▸ Problem statement: Set down every line of the data, unchanged and complete.

========

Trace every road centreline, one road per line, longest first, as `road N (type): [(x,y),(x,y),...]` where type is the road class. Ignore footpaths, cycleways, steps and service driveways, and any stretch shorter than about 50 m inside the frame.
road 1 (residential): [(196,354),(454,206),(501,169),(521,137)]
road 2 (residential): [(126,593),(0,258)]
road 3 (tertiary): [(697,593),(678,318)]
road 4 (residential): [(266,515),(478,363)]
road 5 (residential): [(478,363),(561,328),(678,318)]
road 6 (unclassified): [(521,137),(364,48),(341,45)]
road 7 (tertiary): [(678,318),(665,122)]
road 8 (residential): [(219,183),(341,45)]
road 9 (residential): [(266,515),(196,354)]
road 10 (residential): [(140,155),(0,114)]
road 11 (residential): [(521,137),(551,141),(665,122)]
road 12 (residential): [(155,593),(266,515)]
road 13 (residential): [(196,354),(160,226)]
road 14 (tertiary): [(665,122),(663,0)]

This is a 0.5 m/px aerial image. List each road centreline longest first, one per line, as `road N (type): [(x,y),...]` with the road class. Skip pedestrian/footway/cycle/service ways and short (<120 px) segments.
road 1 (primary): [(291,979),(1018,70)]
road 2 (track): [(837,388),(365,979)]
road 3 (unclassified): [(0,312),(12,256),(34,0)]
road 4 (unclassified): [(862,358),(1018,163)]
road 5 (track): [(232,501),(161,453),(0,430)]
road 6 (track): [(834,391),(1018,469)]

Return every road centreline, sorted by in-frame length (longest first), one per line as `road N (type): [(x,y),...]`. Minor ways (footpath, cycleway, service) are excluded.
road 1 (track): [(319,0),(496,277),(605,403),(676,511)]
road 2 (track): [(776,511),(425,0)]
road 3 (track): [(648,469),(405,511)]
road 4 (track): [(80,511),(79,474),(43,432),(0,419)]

========

▸ Reply to the exercise:
Trace every road centreline, one road per line, longest first, as `road N (type): [(x,y),(x,y),...]` where type is the road class. Ignore footpaths, cycleways, steps and service driveways, and any stretch shorter than about 50 m inside the frame.
road 1 (residential): [(196,354),(454,206),(501,169),(521,137)]
road 2 (residential): [(126,593),(0,258)]
road 3 (tertiary): [(697,593),(678,318)]
road 4 (residential): [(266,515),(478,363)]
road 5 (residential): [(478,363),(561,328),(678,318)]
road 6 (unclassified): [(521,137),(364,48),(341,45)]
road 7 (tertiary): [(678,318),(665,122)]
road 8 (residential): [(219,183),(341,45)]
road 9 (residential): [(266,515),(196,354)]
road 10 (residential): [(140,155),(0,114)]
road 11 (residential): [(521,137),(551,141),(665,122)]
road 12 (residential): [(155,593),(266,515)]
road 13 (residential): [(196,354),(160,226)]
road 14 (tertiary): [(665,122),(663,0)]

This is a 0.5 m/px aerial image. List each road centreline longest first, one per line, as `road N (type): [(x,y),...]` with the road class. Skip pedestrian/footway/cycle/service ways and short (<120 px) segments.
road 1 (primary): [(291,979),(1018,70)]
road 2 (track): [(837,388),(365,979)]
road 3 (unclassified): [(0,312),(12,256),(34,0)]
road 4 (unclassified): [(862,358),(1018,163)]
road 5 (track): [(232,501),(161,453),(0,430)]
road 6 (track): [(834,391),(1018,469)]

Return every road centreline, sorted by in-frame length (longest first), one per line as `road N (type): [(x,y),...]`. Minor ways (footpath, cycleway, service) are excluded.
road 1 (track): [(319,0),(496,277),(605,403),(676,511)]
road 2 (track): [(776,511),(425,0)]
road 3 (track): [(648,469),(405,511)]
road 4 (track): [(80,511),(79,474),(43,432),(0,419)]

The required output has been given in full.